_SET PROBLEM_
Copy out all of the lines below word for word, without changing any character, space, or blank line.

_RECORD SET_
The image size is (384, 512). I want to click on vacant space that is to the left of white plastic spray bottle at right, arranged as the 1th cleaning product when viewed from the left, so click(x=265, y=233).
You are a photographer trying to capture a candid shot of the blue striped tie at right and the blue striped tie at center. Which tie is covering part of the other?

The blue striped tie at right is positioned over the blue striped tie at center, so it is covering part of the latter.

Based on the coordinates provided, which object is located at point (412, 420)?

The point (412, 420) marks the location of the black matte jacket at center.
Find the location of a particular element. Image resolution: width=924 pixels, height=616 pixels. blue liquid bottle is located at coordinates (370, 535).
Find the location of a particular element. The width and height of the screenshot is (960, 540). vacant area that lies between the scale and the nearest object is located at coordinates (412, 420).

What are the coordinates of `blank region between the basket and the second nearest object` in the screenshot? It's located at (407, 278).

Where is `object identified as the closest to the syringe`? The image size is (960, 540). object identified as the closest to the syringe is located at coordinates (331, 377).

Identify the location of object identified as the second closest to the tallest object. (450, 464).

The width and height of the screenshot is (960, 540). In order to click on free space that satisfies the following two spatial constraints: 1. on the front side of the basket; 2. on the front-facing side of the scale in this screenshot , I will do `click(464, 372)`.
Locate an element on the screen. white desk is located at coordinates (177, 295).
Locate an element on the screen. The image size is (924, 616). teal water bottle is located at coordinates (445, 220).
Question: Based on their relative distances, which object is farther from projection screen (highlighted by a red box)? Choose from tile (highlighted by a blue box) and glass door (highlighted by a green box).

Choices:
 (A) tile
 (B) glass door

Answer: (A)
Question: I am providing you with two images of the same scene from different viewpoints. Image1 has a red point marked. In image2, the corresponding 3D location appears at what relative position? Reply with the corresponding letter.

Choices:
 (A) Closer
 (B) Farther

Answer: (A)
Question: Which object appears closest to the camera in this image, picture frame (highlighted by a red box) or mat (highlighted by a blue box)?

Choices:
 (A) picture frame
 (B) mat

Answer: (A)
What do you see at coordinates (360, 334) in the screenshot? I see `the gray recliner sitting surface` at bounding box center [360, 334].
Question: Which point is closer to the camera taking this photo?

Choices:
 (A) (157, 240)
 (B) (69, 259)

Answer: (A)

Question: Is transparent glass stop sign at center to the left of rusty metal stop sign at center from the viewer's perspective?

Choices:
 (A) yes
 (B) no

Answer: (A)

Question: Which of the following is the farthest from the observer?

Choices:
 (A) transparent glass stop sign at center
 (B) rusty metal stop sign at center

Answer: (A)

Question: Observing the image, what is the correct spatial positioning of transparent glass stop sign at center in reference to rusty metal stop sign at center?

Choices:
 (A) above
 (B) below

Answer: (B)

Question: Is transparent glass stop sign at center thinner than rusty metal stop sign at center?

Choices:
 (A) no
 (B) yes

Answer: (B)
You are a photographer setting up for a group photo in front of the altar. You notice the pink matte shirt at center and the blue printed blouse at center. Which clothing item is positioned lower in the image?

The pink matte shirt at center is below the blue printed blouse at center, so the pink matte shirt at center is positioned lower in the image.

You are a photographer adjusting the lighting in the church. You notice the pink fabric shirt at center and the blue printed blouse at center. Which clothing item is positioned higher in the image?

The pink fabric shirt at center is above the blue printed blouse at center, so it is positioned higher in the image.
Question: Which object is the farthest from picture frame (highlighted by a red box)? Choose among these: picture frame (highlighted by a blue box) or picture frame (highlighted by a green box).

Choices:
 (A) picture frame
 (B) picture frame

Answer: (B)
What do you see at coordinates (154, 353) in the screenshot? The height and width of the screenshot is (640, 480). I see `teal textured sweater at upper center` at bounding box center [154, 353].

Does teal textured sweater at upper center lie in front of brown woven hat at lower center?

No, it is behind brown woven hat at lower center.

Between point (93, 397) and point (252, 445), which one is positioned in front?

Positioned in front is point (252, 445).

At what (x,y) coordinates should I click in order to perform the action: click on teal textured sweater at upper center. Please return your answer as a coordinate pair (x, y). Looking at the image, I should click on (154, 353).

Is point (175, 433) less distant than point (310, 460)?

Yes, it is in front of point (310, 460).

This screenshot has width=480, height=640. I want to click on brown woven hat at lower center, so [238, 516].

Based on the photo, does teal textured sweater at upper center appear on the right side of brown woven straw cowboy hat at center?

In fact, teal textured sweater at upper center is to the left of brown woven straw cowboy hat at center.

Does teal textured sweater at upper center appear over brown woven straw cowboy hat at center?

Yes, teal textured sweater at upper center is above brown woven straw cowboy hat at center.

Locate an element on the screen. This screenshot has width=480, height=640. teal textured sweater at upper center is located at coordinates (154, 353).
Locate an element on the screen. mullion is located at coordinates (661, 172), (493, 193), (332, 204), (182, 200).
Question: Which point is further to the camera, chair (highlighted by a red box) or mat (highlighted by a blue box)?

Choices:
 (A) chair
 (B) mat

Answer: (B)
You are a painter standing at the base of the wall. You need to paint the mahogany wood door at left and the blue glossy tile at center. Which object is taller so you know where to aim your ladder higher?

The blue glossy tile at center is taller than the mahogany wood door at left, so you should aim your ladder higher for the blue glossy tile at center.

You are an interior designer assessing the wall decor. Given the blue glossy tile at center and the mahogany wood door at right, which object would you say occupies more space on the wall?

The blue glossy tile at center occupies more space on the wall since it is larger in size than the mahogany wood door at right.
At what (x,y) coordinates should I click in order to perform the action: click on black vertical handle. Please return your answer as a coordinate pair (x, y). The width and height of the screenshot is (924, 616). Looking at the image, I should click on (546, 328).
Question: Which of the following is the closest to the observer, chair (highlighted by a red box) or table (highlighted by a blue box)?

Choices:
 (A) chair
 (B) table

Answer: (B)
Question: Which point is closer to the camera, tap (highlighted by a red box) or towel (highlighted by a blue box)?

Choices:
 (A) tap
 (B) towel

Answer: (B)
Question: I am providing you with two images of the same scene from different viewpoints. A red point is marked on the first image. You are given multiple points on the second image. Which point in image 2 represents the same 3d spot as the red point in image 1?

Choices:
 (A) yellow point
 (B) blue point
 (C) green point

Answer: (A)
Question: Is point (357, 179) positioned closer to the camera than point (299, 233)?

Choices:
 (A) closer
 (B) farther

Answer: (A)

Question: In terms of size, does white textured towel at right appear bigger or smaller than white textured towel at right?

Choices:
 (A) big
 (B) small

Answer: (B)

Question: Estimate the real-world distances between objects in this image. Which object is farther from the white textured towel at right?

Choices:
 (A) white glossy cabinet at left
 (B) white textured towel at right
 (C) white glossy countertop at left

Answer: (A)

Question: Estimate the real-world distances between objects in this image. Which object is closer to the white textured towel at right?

_EXERCISE ANSWER_
The image size is (384, 512). I want to click on vacant space that is to the left of white plastic spray bottle at right, arranged as the 1th cleaning product when viewed from the left, so click(x=265, y=233).
You are a photographer trying to capture a candid shot of the blue striped tie at right and the blue striped tie at center. Which tie is covering part of the other?

The blue striped tie at right is positioned over the blue striped tie at center, so it is covering part of the latter.

Based on the coordinates provided, which object is located at point (412, 420)?

The point (412, 420) marks the location of the black matte jacket at center.
Find the location of a particular element. Image resolution: width=924 pixels, height=616 pixels. blue liquid bottle is located at coordinates (370, 535).
Find the location of a particular element. The width and height of the screenshot is (960, 540). vacant area that lies between the scale and the nearest object is located at coordinates (412, 420).

What are the coordinates of `blank region between the basket and the second nearest object` in the screenshot? It's located at (407, 278).

Where is `object identified as the closest to the syringe`? The image size is (960, 540). object identified as the closest to the syringe is located at coordinates (331, 377).

Identify the location of object identified as the second closest to the tallest object. (450, 464).

The width and height of the screenshot is (960, 540). In order to click on free space that satisfies the following two spatial constraints: 1. on the front side of the basket; 2. on the front-facing side of the scale in this screenshot , I will do `click(464, 372)`.
Locate an element on the screen. white desk is located at coordinates (177, 295).
Locate an element on the screen. The image size is (924, 616). teal water bottle is located at coordinates (445, 220).
Question: Based on their relative distances, which object is farther from projection screen (highlighted by a red box)? Choose from tile (highlighted by a blue box) and glass door (highlighted by a green box).

Choices:
 (A) tile
 (B) glass door

Answer: (A)
Question: I am providing you with two images of the same scene from different viewpoints. Image1 has a red point marked. In image2, the corresponding 3D location appears at what relative position? Reply with the corresponding letter.

Choices:
 (A) Closer
 (B) Farther

Answer: (A)
Question: Which object appears closest to the camera in this image, picture frame (highlighted by a red box) or mat (highlighted by a blue box)?

Choices:
 (A) picture frame
 (B) mat

Answer: (A)
What do you see at coordinates (360, 334) in the screenshot? I see `the gray recliner sitting surface` at bounding box center [360, 334].
Question: Which point is closer to the camera taking this photo?

Choices:
 (A) (157, 240)
 (B) (69, 259)

Answer: (A)

Question: Is transparent glass stop sign at center to the left of rusty metal stop sign at center from the viewer's perspective?

Choices:
 (A) yes
 (B) no

Answer: (A)

Question: Which of the following is the farthest from the observer?

Choices:
 (A) transparent glass stop sign at center
 (B) rusty metal stop sign at center

Answer: (A)

Question: Observing the image, what is the correct spatial positioning of transparent glass stop sign at center in reference to rusty metal stop sign at center?

Choices:
 (A) above
 (B) below

Answer: (B)

Question: Is transparent glass stop sign at center thinner than rusty metal stop sign at center?

Choices:
 (A) no
 (B) yes

Answer: (B)
You are a photographer setting up for a group photo in front of the altar. You notice the pink matte shirt at center and the blue printed blouse at center. Which clothing item is positioned lower in the image?

The pink matte shirt at center is below the blue printed blouse at center, so the pink matte shirt at center is positioned lower in the image.

You are a photographer adjusting the lighting in the church. You notice the pink fabric shirt at center and the blue printed blouse at center. Which clothing item is positioned higher in the image?

The pink fabric shirt at center is above the blue printed blouse at center, so it is positioned higher in the image.
Question: Which object is the farthest from picture frame (highlighted by a red box)? Choose among these: picture frame (highlighted by a blue box) or picture frame (highlighted by a green box).

Choices:
 (A) picture frame
 (B) picture frame

Answer: (B)
What do you see at coordinates (154, 353) in the screenshot? The height and width of the screenshot is (640, 480). I see `teal textured sweater at upper center` at bounding box center [154, 353].

Does teal textured sweater at upper center lie in front of brown woven hat at lower center?

No, it is behind brown woven hat at lower center.

Between point (93, 397) and point (252, 445), which one is positioned in front?

Positioned in front is point (252, 445).

At what (x,y) coordinates should I click in order to perform the action: click on teal textured sweater at upper center. Please return your answer as a coordinate pair (x, y). Looking at the image, I should click on (154, 353).

Is point (175, 433) less distant than point (310, 460)?

Yes, it is in front of point (310, 460).

This screenshot has width=480, height=640. I want to click on brown woven hat at lower center, so [238, 516].

Based on the photo, does teal textured sweater at upper center appear on the right side of brown woven straw cowboy hat at center?

In fact, teal textured sweater at upper center is to the left of brown woven straw cowboy hat at center.

Does teal textured sweater at upper center appear over brown woven straw cowboy hat at center?

Yes, teal textured sweater at upper center is above brown woven straw cowboy hat at center.

Locate an element on the screen. This screenshot has width=480, height=640. teal textured sweater at upper center is located at coordinates (154, 353).
Locate an element on the screen. mullion is located at coordinates (661, 172), (493, 193), (332, 204), (182, 200).
Question: Which point is further to the camera, chair (highlighted by a red box) or mat (highlighted by a blue box)?

Choices:
 (A) chair
 (B) mat

Answer: (B)
You are a painter standing at the base of the wall. You need to paint the mahogany wood door at left and the blue glossy tile at center. Which object is taller so you know where to aim your ladder higher?

The blue glossy tile at center is taller than the mahogany wood door at left, so you should aim your ladder higher for the blue glossy tile at center.

You are an interior designer assessing the wall decor. Given the blue glossy tile at center and the mahogany wood door at right, which object would you say occupies more space on the wall?

The blue glossy tile at center occupies more space on the wall since it is larger in size than the mahogany wood door at right.
At what (x,y) coordinates should I click in order to perform the action: click on black vertical handle. Please return your answer as a coordinate pair (x, y). The width and height of the screenshot is (924, 616). Looking at the image, I should click on (546, 328).
Question: Which of the following is the closest to the observer, chair (highlighted by a red box) or table (highlighted by a blue box)?

Choices:
 (A) chair
 (B) table

Answer: (B)
Question: Which point is closer to the camera, tap (highlighted by a red box) or towel (highlighted by a blue box)?

Choices:
 (A) tap
 (B) towel

Answer: (B)
Question: I am providing you with two images of the same scene from different viewpoints. A red point is marked on the first image. You are given multiple points on the second image. Which point in image 2 represents the same 3d spot as the red point in image 1?

Choices:
 (A) yellow point
 (B) blue point
 (C) green point

Answer: (A)
Question: Is point (357, 179) positioned closer to the camera than point (299, 233)?

Choices:
 (A) closer
 (B) farther

Answer: (A)

Question: In terms of size, does white textured towel at right appear bigger or smaller than white textured towel at right?

Choices:
 (A) big
 (B) small

Answer: (B)

Question: Estimate the real-world distances between objects in this image. Which object is farther from the white textured towel at right?

Choices:
 (A) white glossy cabinet at left
 (B) white textured towel at right
 (C) white glossy countertop at left

Answer: (A)

Question: Estimate the real-world distances between objects in this image. Which object is closer to the white textured towel at right?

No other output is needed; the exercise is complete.